* **The task**:
Transcribe the entries below exactly as they appear.

* **Source data**:
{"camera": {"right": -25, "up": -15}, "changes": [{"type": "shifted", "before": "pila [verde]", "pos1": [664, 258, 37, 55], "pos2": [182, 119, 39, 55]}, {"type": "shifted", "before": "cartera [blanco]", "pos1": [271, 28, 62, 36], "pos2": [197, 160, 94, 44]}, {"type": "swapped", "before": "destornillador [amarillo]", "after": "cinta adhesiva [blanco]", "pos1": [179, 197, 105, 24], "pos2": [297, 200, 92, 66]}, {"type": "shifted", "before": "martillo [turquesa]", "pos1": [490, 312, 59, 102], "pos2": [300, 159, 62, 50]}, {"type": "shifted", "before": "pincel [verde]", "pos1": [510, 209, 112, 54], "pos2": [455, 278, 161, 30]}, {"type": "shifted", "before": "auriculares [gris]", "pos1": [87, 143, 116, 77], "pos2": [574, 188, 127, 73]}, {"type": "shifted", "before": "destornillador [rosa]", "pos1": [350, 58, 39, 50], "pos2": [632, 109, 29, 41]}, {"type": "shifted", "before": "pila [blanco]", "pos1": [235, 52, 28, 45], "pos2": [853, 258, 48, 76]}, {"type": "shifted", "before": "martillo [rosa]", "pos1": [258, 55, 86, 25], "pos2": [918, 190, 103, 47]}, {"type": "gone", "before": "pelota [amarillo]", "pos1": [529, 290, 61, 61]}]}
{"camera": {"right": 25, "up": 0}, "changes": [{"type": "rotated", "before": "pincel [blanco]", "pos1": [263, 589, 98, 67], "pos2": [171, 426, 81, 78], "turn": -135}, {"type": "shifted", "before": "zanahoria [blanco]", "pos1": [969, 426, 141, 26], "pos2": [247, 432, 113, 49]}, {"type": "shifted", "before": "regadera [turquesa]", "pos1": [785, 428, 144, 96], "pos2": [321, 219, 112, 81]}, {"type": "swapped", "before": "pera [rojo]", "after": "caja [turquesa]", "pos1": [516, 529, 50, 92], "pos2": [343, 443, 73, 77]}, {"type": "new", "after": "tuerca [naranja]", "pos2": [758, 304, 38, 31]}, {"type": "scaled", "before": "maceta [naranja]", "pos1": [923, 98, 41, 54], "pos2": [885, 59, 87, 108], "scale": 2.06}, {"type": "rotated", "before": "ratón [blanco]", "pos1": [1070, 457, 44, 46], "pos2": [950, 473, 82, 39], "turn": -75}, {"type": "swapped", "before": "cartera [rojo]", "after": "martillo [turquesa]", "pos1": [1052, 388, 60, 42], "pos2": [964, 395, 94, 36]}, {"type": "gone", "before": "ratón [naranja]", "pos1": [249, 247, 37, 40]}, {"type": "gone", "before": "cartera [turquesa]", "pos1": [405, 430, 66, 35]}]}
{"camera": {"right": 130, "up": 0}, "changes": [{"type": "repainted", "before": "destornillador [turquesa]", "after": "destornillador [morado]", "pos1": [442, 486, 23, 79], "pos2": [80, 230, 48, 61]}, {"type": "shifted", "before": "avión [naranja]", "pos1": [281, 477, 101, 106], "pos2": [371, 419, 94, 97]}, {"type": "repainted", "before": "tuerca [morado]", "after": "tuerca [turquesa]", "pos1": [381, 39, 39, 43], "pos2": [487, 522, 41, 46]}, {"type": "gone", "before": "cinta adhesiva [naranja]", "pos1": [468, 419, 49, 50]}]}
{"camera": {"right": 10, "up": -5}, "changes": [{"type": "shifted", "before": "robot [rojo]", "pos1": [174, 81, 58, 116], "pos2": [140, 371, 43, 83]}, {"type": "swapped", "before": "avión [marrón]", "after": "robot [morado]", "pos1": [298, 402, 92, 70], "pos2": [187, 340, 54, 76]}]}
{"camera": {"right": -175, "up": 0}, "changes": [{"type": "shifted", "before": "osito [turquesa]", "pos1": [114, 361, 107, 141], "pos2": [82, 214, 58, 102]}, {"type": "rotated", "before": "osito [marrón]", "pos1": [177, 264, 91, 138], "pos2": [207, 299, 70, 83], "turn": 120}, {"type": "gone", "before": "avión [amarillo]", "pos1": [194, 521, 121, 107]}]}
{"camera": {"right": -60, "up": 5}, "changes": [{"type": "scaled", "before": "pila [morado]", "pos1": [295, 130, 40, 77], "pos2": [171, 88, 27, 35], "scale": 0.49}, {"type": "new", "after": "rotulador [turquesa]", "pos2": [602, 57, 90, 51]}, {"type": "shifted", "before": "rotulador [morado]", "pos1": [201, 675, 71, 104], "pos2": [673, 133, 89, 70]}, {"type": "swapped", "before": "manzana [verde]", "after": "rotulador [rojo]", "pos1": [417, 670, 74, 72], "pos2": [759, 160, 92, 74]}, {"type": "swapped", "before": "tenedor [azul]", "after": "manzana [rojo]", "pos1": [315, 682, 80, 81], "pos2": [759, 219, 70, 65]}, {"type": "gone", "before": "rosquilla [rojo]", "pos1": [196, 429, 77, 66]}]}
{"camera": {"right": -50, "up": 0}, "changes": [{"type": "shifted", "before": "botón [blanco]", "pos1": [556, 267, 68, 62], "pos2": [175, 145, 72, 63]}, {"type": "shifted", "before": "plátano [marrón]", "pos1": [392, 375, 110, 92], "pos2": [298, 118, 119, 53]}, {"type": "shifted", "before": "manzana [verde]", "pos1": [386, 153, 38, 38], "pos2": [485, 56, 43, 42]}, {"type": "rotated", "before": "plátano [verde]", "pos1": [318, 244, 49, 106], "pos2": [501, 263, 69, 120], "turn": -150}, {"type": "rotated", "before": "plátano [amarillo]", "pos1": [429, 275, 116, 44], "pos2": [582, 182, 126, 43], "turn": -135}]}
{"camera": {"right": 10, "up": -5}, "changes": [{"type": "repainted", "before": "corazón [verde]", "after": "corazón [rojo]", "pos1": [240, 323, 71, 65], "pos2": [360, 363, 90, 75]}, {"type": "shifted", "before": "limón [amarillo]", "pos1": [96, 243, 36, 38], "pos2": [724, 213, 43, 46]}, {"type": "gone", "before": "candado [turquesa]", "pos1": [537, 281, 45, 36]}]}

* **Solution for this exercise**:
{"camera": {"right": -25, "up": -15}, "changes": [{"type": "shifted", "before": "pila [verde]", "pos1": [664, 258, 37, 55], "pos2": [182, 119, 39, 55]}, {"type": "shifted", "before": "cartera [blanco]", "pos1": [271, 28, 62, 36], "pos2": [197, 160, 94, 44]}, {"type": "swapped", "before": "destornillador [amarillo]", "after": "cinta adhesiva [blanco]", "pos1": [179, 197, 105, 24], "pos2": [297, 200, 92, 66]}, {"type": "shifted", "before": "martillo [turquesa]", "pos1": [490, 312, 59, 102], "pos2": [300, 159, 62, 50]}, {"type": "shifted", "before": "pincel [verde]", "pos1": [510, 209, 112, 54], "pos2": [455, 278, 161, 30]}, {"type": "shifted", "before": "auriculares [gris]", "pos1": [87, 143, 116, 77], "pos2": [574, 188, 127, 73]}, {"type": "shifted", "before": "destornillador [rosa]", "pos1": [350, 58, 39, 50], "pos2": [632, 109, 29, 41]}, {"type": "shifted", "before": "pila [blanco]", "pos1": [235, 52, 28, 45], "pos2": [853, 258, 48, 76]}, {"type": "shifted", "before": "martillo [rosa]", "pos1": [258, 55, 86, 25], "pos2": [918, 190, 103, 47]}, {"type": "gone", "before": "pelota [amarillo]", "pos1": [529, 290, 61, 61]}]}
{"camera": {"right": 25, "up": 0}, "changes": [{"type": "rotated", "before": "pincel [blanco]", "pos1": [263, 589, 98, 67], "pos2": [171, 426, 81, 78], "turn": -135}, {"type": "shifted", "before": "zanahoria [blanco]", "pos1": [969, 426, 141, 26], "pos2": [247, 432, 113, 49]}, {"type": "shifted", "before": "regadera [turquesa]", "pos1": [785, 428, 144, 96], "pos2": [321, 219, 112, 81]}, {"type": "swapped", "before": "pera [rojo]", "after": "caja [turquesa]", "pos1": [516, 529, 50, 92], "pos2": [343, 443, 73, 77]}, {"type": "new", "after": "tuerca [naranja]", "pos2": [758, 304, 38, 31]}, {"type": "scaled", "before": "maceta [naranja]", "pos1": [923, 98, 41, 54], "pos2": [885, 59, 87, 108], "scale": 2.06}, {"type": "rotated", "before": "ratón [blanco]", "pos1": [1070, 457, 44, 46], "pos2": [950, 473, 82, 39], "turn": -75}, {"type": "swapped", "before": "cartera [rojo]", "after": "martillo [turquesa]", "pos1": [1052, 388, 60, 42], "pos2": [964, 395, 94, 36]}, {"type": "gone", "before": "ratón [naranja]", "pos1": [249, 247, 37, 40]}, {"type": "gone", "before": "cartera [turquesa]", "pos1": [405, 430, 66, 35]}]}
{"camera": {"right": 130, "up": 0}, "changes": [{"type": "repainted", "before": "destornillador [turquesa]", "after": "destornillador [morado]", "pos1": [442, 486, 23, 79], "pos2": [80, 230, 48, 61]}, {"type": "shifted", "before": "avión [naranja]", "pos1": [281, 477, 101, 106], "pos2": [371, 419, 94, 97]}, {"type": "repainted", "before": "tuerca [morado]", "after": "tuerca [turquesa]", "pos1": [381, 39, 39, 43], "pos2": [487, 522, 41, 46]}, {"type": "gone", "before": "cinta adhesiva [naranja]", "pos1": [468, 419, 49, 50]}]}
{"camera": {"right": 10, "up": -5}, "changes": [{"type": "shifted", "before": "robot [rojo]", "pos1": [174, 81, 58, 116], "pos2": [140, 371, 43, 83]}, {"type": "swapped", "before": "avión [marrón]", "after": "robot [morado]", "pos1": [298, 402, 92, 70], "pos2": [187, 340, 54, 76]}]}
{"camera": {"right": -175, "up": 0}, "changes": [{"type": "shifted", "before": "osito [turquesa]", "pos1": [114, 361, 107, 141], "pos2": [82, 214, 58, 102]}, {"type": "rotated", "before": "osito [marrón]", "pos1": [177, 264, 91, 138], "pos2": [207, 299, 70, 83], "turn": 120}, {"type": "gone", "before": "avión [amarillo]", "pos1": [194, 521, 121, 107]}]}
{"camera": {"right": -60, "up": 5}, "changes": [{"type": "scaled", "before": "pila [morado]", "pos1": [295, 130, 40, 77], "pos2": [171, 88, 27, 35], "scale": 0.49}, {"type": "new", "after": "rotulador [turquesa]", "pos2": [602, 57, 90, 51]}, {"type": "shifted", "before": "rotulador [morado]", "pos1": [201, 675, 71, 104], "pos2": [673, 133, 89, 70]}, {"type": "swapped", "before": "manzana [verde]", "after": "rotulador [rojo]", "pos1": [417, 670, 74, 72], "pos2": [759, 160, 92, 74]}, {"type": "swapped", "before": "tenedor [azul]", "after": "manzana [rojo]", "pos1": [315, 682, 80, 81], "pos2": [759, 219, 70, 65]}, {"type": "gone", "before": "rosquilla [rojo]", "pos1": [196, 429, 77, 66]}]}
{"camera": {"right": -50, "up": 0}, "changes": [{"type": "shifted", "before": "botón [blanco]", "pos1": [556, 267, 68, 62], "pos2": [175, 145, 72, 63]}, {"type": "shifted", "before": "plátano [marrón]", "pos1": [392, 375, 110, 92], "pos2": [298, 118, 119, 53]}, {"type": "shifted", "before": "manzana [verde]", "pos1": [386, 153, 38, 38], "pos2": [485, 56, 43, 42]}, {"type": "rotated", "before": "plátano [verde]", "pos1": [318, 244, 49, 106], "pos2": [501, 263, 69, 120], "turn": -150}, {"type": "rotated", "before": "plátano [amarillo]", "pos1": [429, 275, 116, 44], "pos2": [582, 182, 126, 43], "turn": -135}]}
{"camera": {"right": 10, "up": -5}, "changes": [{"type": "repainted", "before": "corazón [verde]", "after": "corazón [rojo]", "pos1": [240, 323, 71, 65], "pos2": [360, 363, 90, 75]}, {"type": "shifted", "before": "limón [amarillo]", "pos1": [96, 243, 36, 38], "pos2": [724, 213, 43, 46]}, {"type": "gone", "before": "candado [turquesa]", "pos1": [537, 281, 45, 36]}]}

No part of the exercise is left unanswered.